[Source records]
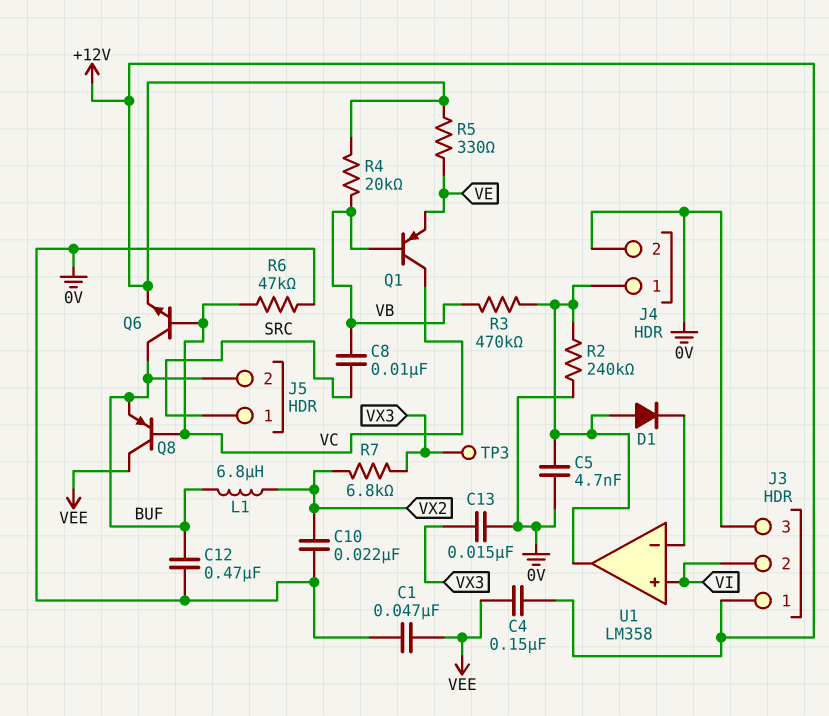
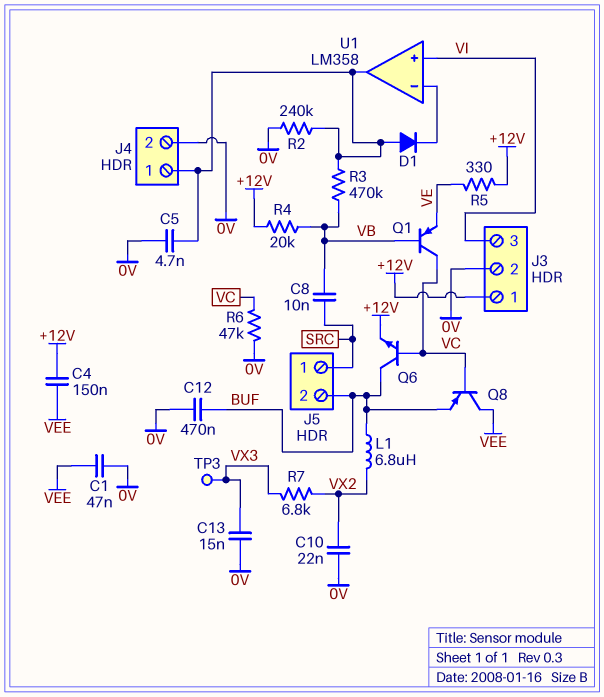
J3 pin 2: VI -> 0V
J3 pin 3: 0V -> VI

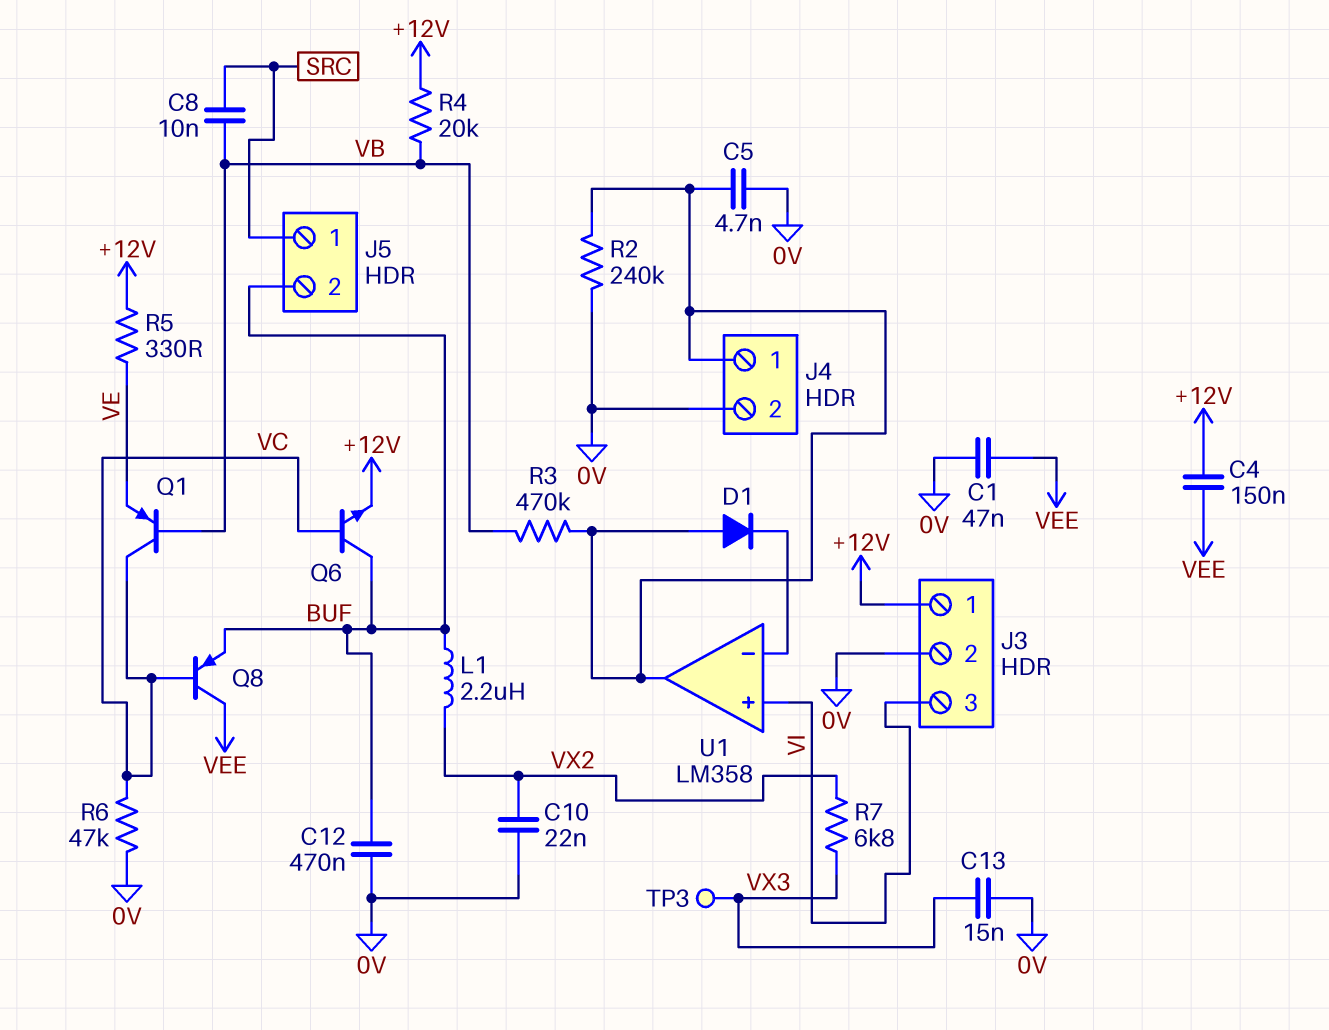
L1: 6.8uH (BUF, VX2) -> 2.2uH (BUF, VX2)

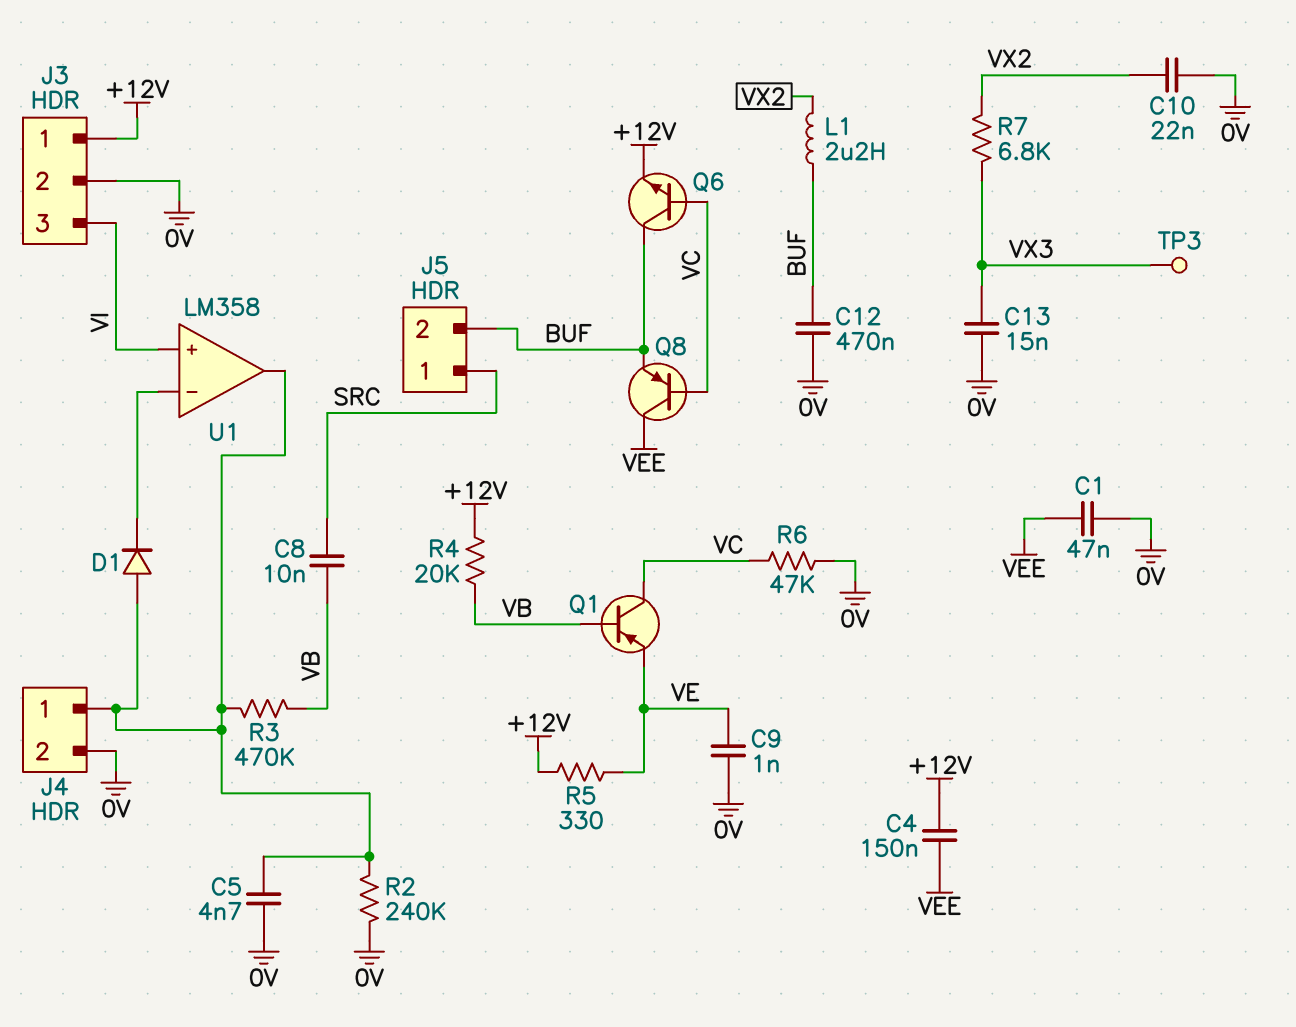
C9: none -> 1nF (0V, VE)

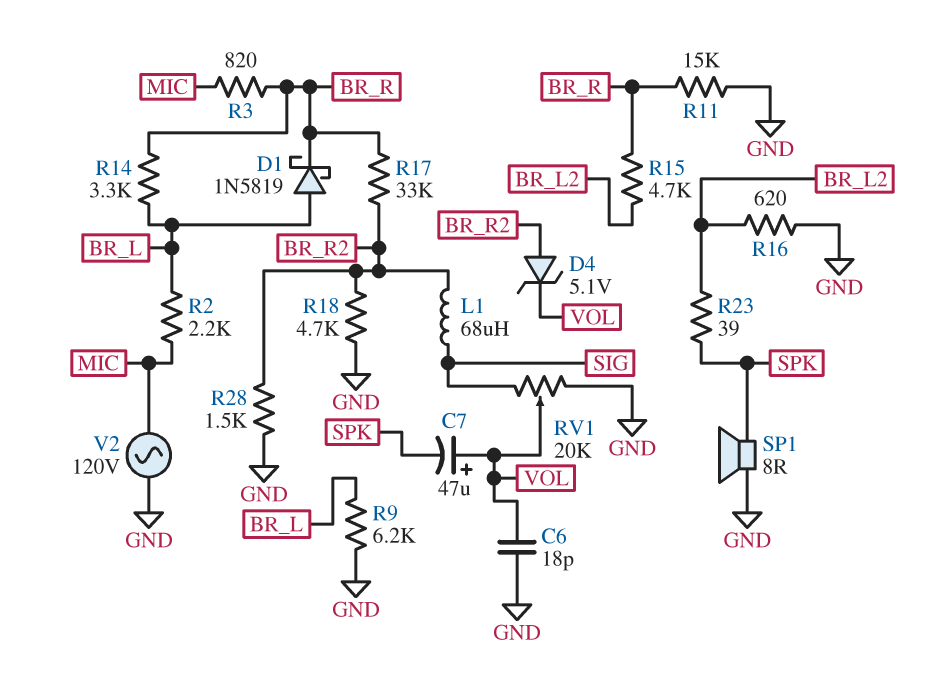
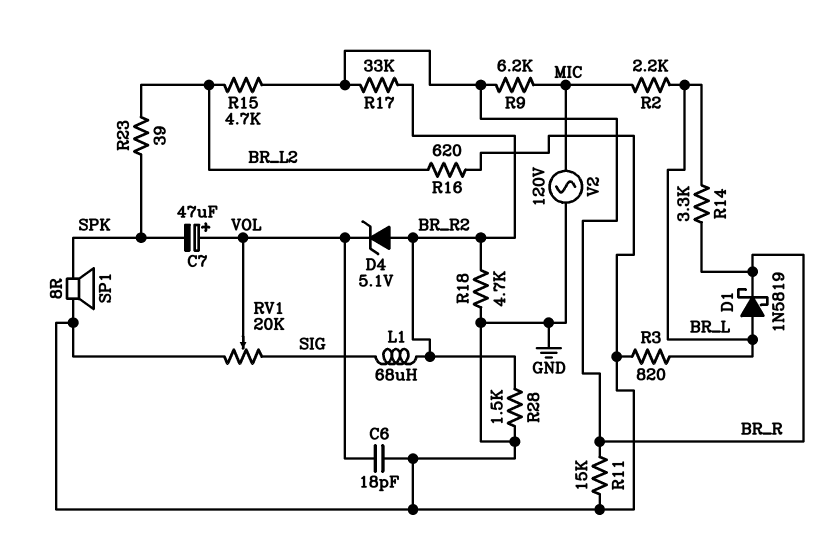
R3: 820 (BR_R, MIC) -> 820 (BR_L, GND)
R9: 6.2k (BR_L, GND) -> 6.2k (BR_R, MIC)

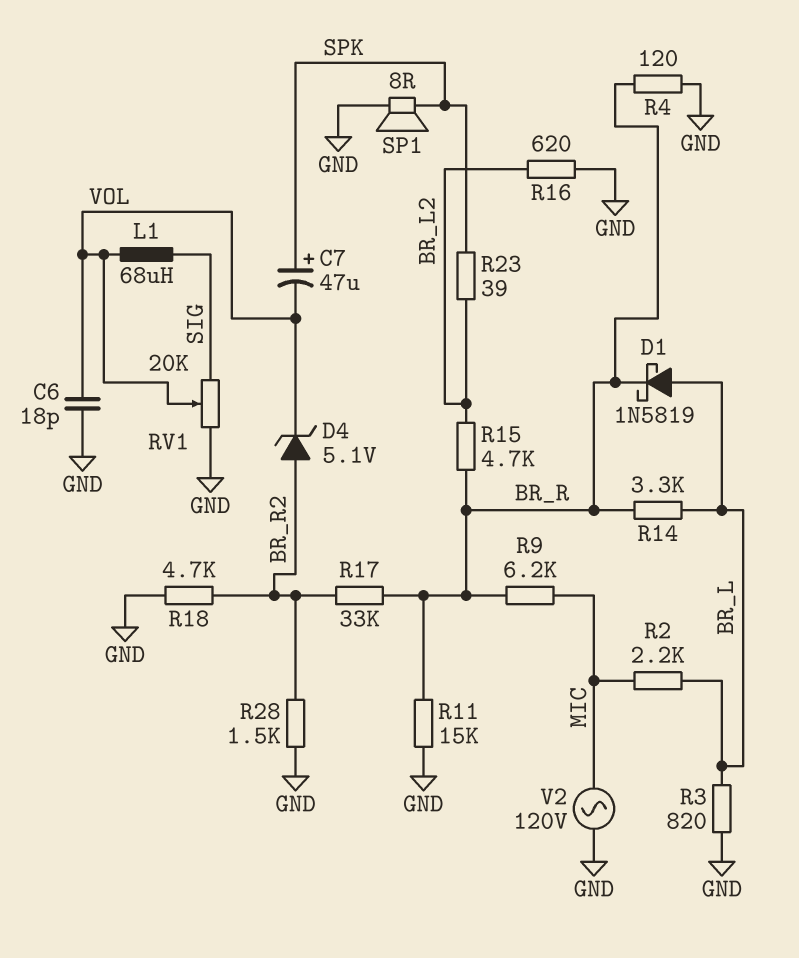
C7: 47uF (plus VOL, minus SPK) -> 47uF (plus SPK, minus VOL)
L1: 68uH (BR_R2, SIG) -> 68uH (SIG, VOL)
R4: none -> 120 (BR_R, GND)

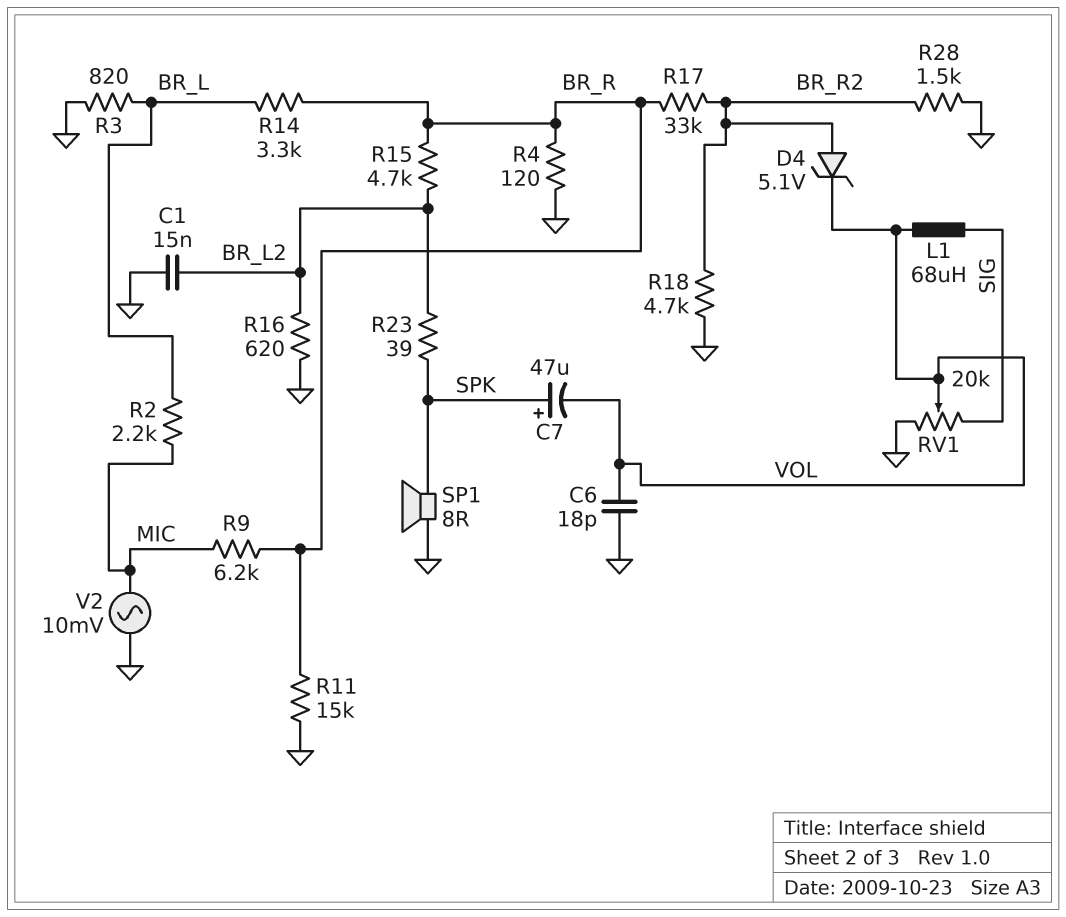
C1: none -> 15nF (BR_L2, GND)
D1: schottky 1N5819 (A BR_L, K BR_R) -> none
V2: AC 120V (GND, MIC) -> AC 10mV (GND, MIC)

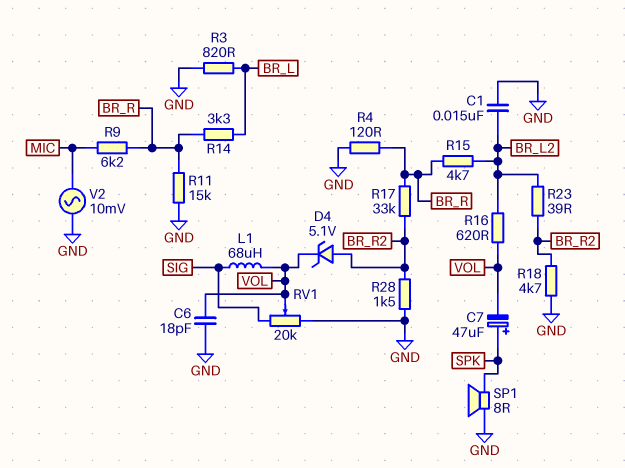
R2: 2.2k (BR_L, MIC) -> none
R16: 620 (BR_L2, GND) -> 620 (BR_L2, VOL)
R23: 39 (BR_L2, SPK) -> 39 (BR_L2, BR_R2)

▸ Aim of the task: Give again, word for word, only the lines from the one with "R3: 820 (BR_R, MIC) -> 820 (BR_L, GND)" through the last line of the entries, both included; no pictures go in the copy.

▸ Task response:
R3: 820 (BR_R, MIC) -> 820 (BR_L, GND)
R9: 6.2k (BR_L, GND) -> 6.2k (BR_R, MIC)

C7: 47uF (plus VOL, minus SPK) -> 47uF (plus SPK, minus VOL)
L1: 68uH (BR_R2, SIG) -> 68uH (SIG, VOL)
R4: none -> 120 (BR_R, GND)

C1: none -> 15nF (BR_L2, GND)
D1: schottky 1N5819 (A BR_L, K BR_R) -> none
V2: AC 120V (GND, MIC) -> AC 10mV (GND, MIC)

R2: 2.2k (BR_L, MIC) -> none
R16: 620 (BR_L2, GND) -> 620 (BR_L2, VOL)
R23: 39 (BR_L2, SPK) -> 39 (BR_L2, BR_R2)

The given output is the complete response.